Omitting all images, give the entries that follow again exactly as they read.

GIVEN INFORMATION section start

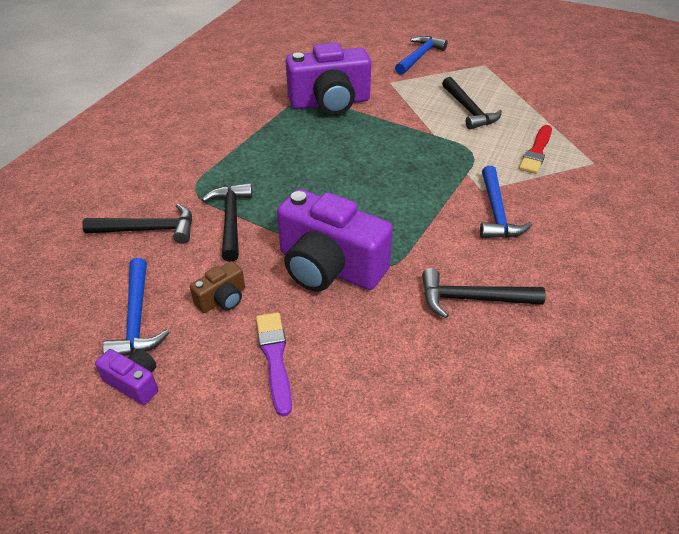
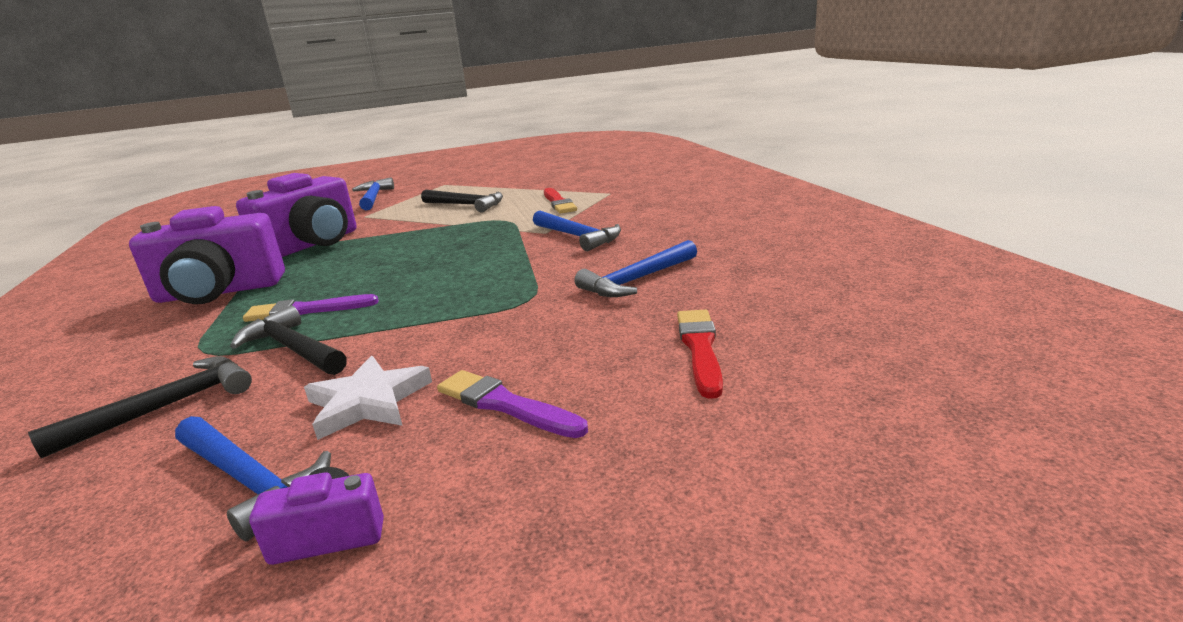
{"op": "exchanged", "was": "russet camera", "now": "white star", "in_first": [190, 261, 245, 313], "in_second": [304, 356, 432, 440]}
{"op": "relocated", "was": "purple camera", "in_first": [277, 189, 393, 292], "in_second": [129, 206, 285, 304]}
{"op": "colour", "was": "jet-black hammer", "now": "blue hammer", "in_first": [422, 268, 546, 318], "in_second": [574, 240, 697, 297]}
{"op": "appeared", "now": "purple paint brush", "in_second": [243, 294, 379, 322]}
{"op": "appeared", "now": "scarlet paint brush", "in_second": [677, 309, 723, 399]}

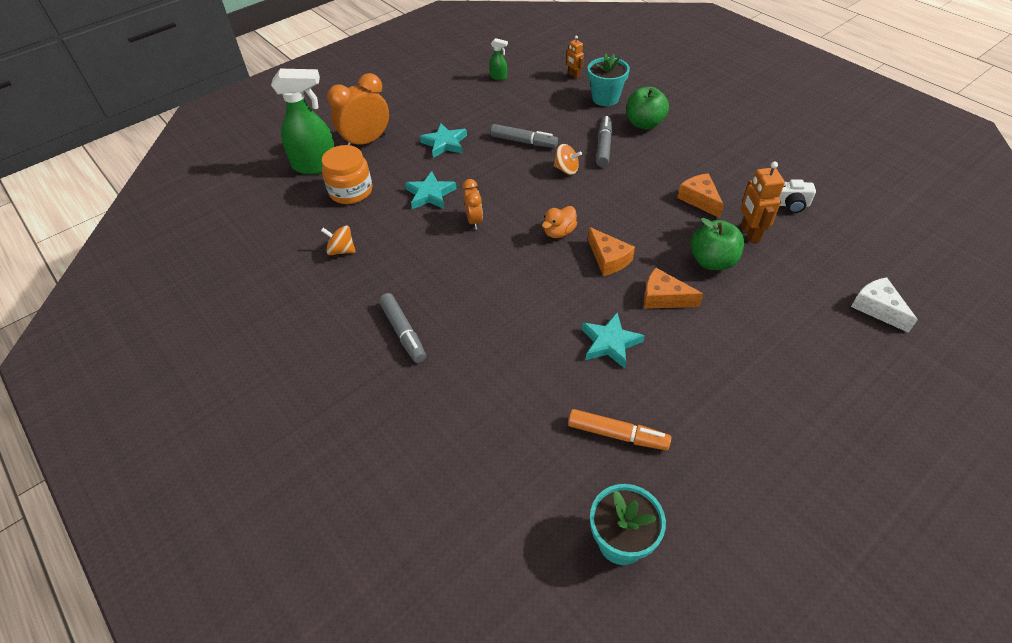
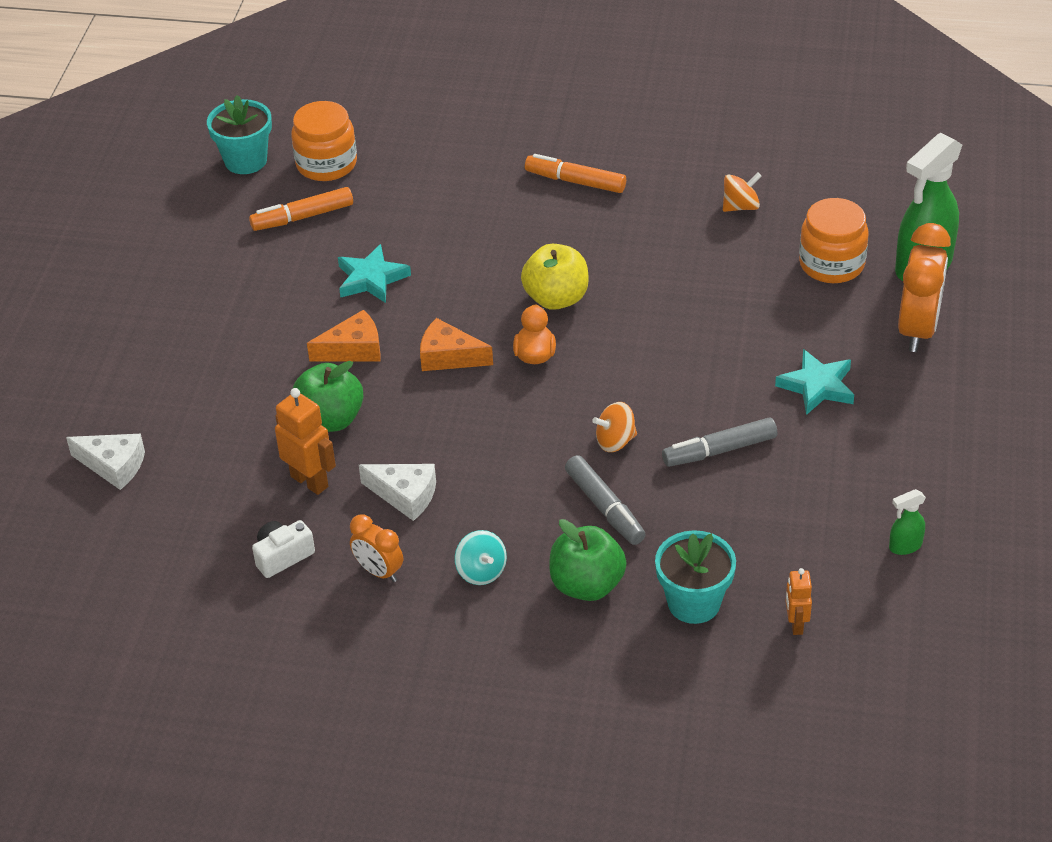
{"op": "colour", "was": "ash-grey felt pen", "now": "orange-coloured felt pen", "in_first": [379, 293, 426, 363], "in_second": [525, 154, 626, 193]}
{"op": "missing", "was": "turquoise star", "in_first": [405, 171, 456, 209]}
{"op": "relocated", "was": "orange-coloured alarm clock", "in_first": [462, 179, 483, 230], "in_second": [350, 514, 403, 582]}
{"op": "spun", "was": "orange-coloured robot", "in_first": [566, 35, 584, 79], "in_second": [786, 568, 812, 635], "clockwise": -105}
{"op": "colour", "was": "orange-coloured piece of cheese", "now": "white piece of cheese", "in_first": [677, 173, 724, 218], "in_second": [359, 464, 436, 521]}
{"op": "appeared", "now": "orange-coloured jar", "in_second": [291, 101, 357, 181]}
{"op": "appeared", "now": "turquoise whirligig", "in_second": [455, 530, 507, 585]}
{"op": "appeared", "now": "bright yellow apple", "in_second": [521, 244, 589, 310]}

GIVEN INFORMATION section end

*WORKED SOLUTION*.
{"op": "exchanged", "was": "russet camera", "now": "white star", "in_first": [190, 261, 245, 313], "in_second": [304, 356, 432, 440]}
{"op": "relocated", "was": "purple camera", "in_first": [277, 189, 393, 292], "in_second": [129, 206, 285, 304]}
{"op": "colour", "was": "jet-black hammer", "now": "blue hammer", "in_first": [422, 268, 546, 318], "in_second": [574, 240, 697, 297]}
{"op": "appeared", "now": "purple paint brush", "in_second": [243, 294, 379, 322]}
{"op": "appeared", "now": "scarlet paint brush", "in_second": [677, 309, 723, 399]}

{"op": "colour", "was": "ash-grey felt pen", "now": "orange-coloured felt pen", "in_first": [379, 293, 426, 363], "in_second": [525, 154, 626, 193]}
{"op": "missing", "was": "turquoise star", "in_first": [405, 171, 456, 209]}
{"op": "relocated", "was": "orange-coloured alarm clock", "in_first": [462, 179, 483, 230], "in_second": [350, 514, 403, 582]}
{"op": "spun", "was": "orange-coloured robot", "in_first": [566, 35, 584, 79], "in_second": [786, 568, 812, 635], "clockwise": -105}
{"op": "colour", "was": "orange-coloured piece of cheese", "now": "white piece of cheese", "in_first": [677, 173, 724, 218], "in_second": [359, 464, 436, 521]}
{"op": "appeared", "now": "orange-coloured jar", "in_second": [291, 101, 357, 181]}
{"op": "appeared", "now": "turquoise whirligig", "in_second": [455, 530, 507, 585]}
{"op": "appeared", "now": "bright yellow apple", "in_second": [521, 244, 589, 310]}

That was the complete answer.